**ACTIVITY**
Nothing but the lines from the one holding "lime brick F3:G3" through the last line of the material below should be set down, exactly and without images.

**DATA UNDER STUDY**
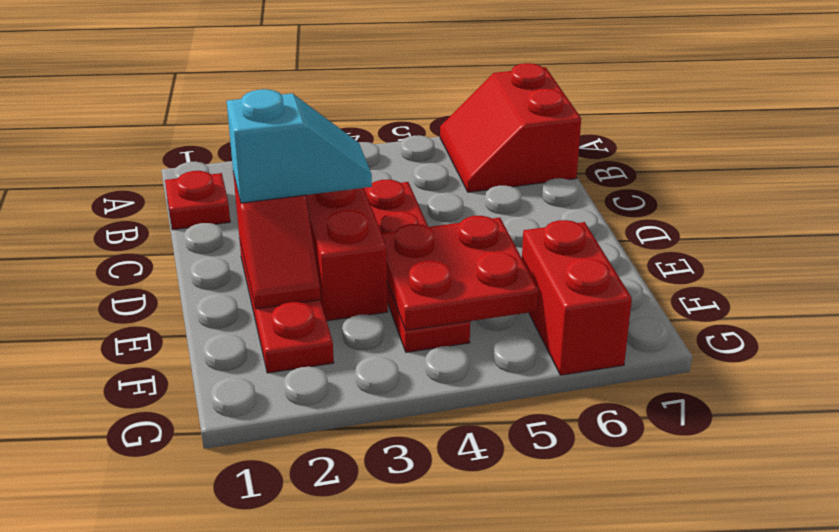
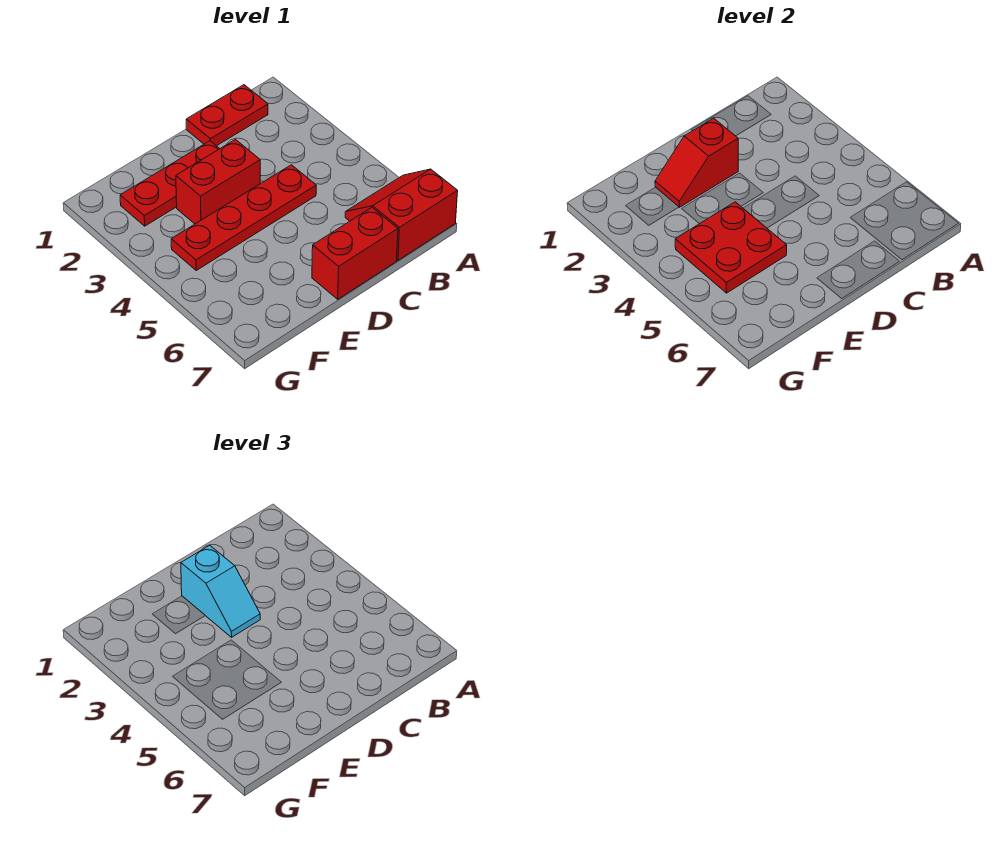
red plate B1 level 1 -> red plate B1:C1 level 1
red brick F6:G6 level 1 -> red brick C7:D7 level 1

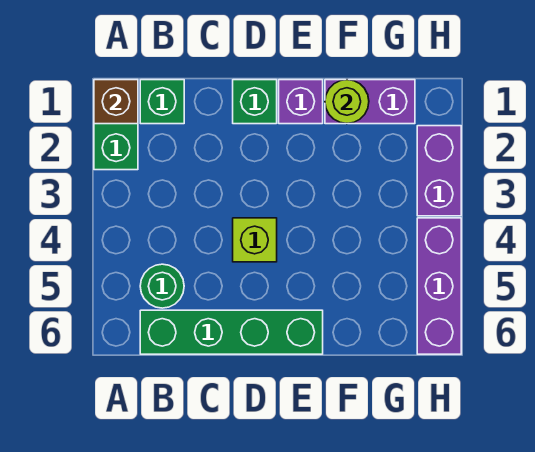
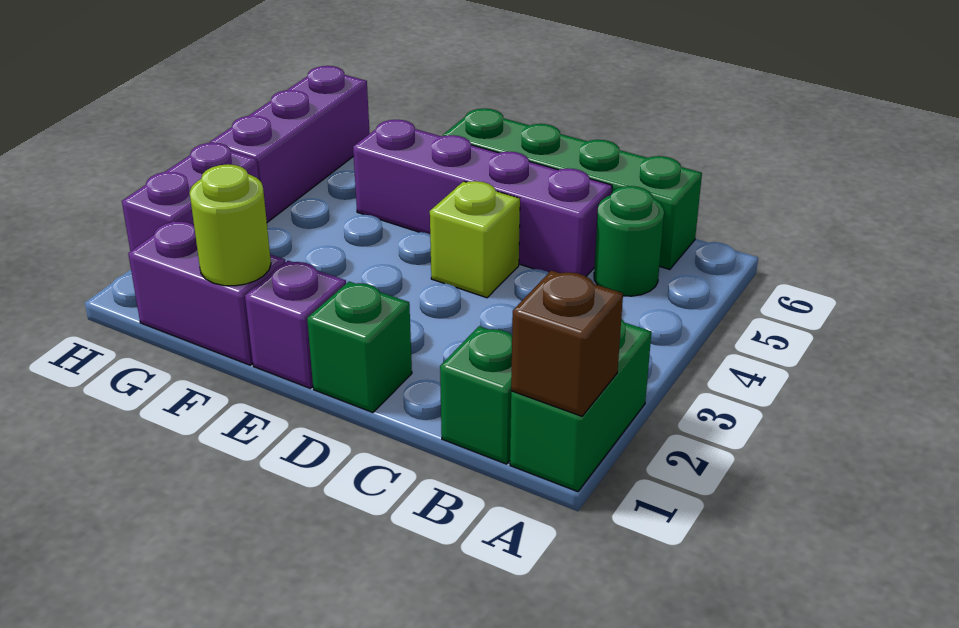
none -> purple brick C5:F5 level 1

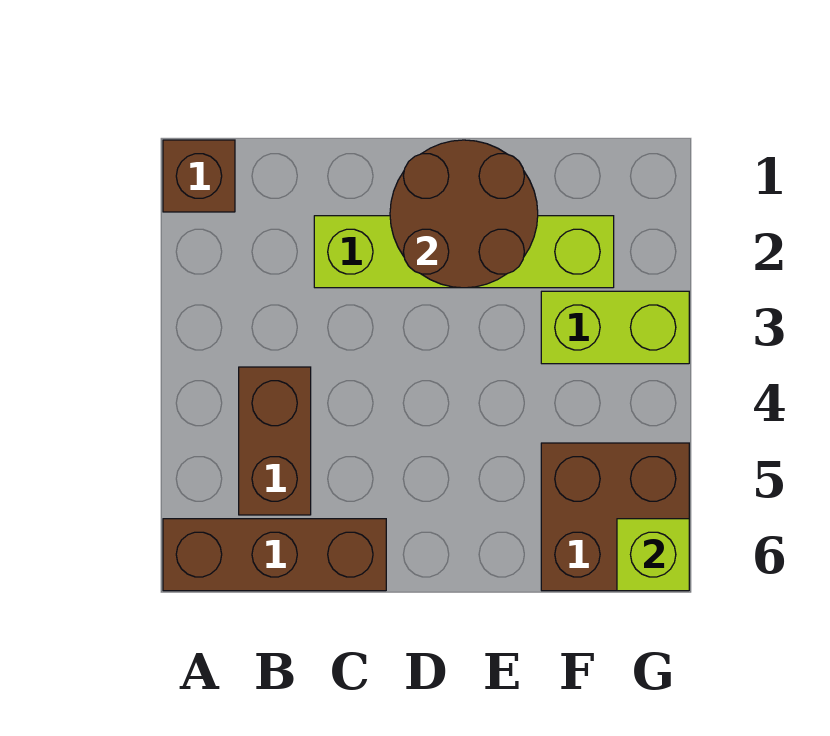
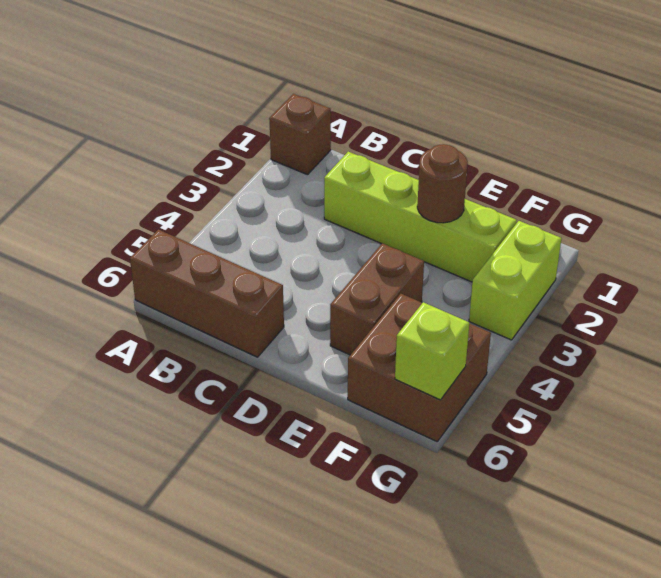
brown brick B4:B5 level 1 -> brown brick E4:E5 level 1
brown round brick D1:E2 level 2 -> brown round brick E2 level 2
lime brick F3:G3 level 1 -> lime brick G2:G3 level 1

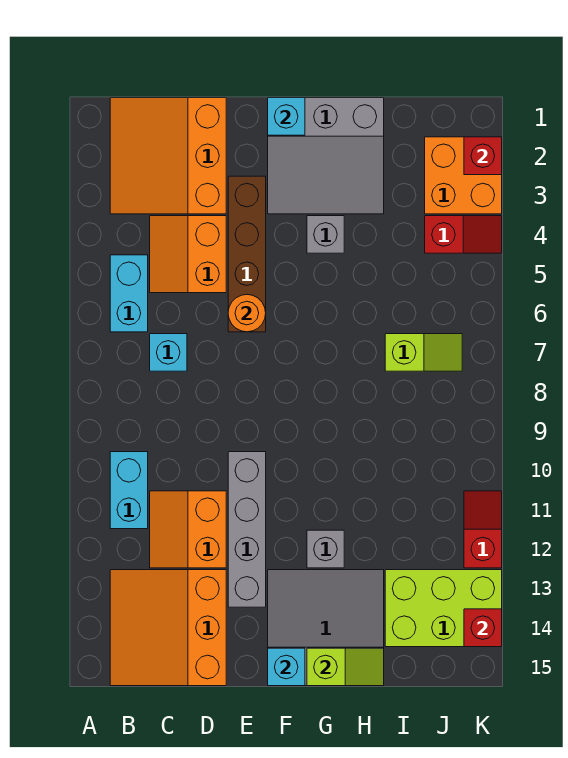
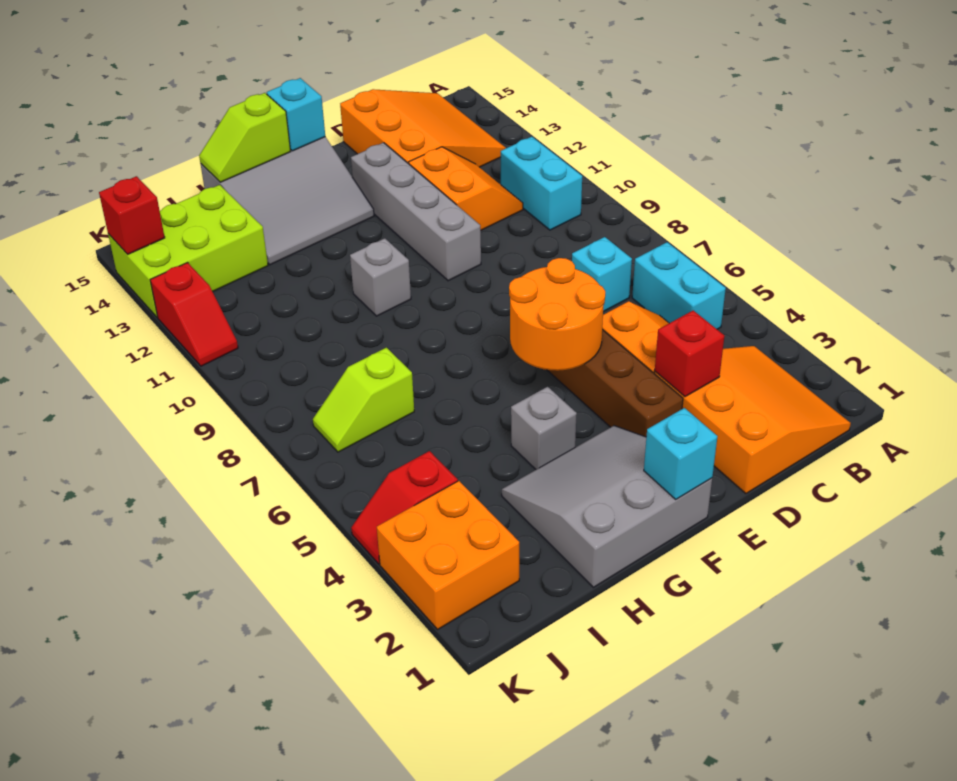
orange round brick E6 level 2 -> orange round brick E5:F6 level 2
grey brick G12 level 1 -> grey brick G10 level 1
red brick K2 level 2 -> red brick D3 level 2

**EXERCISE RESPONSE**
lime brick F3:G3 level 1 -> lime brick G2:G3 level 1

orange round brick E6 level 2 -> orange round brick E5:F6 level 2
grey brick G12 level 1 -> grey brick G10 level 1
red brick K2 level 2 -> red brick D3 level 2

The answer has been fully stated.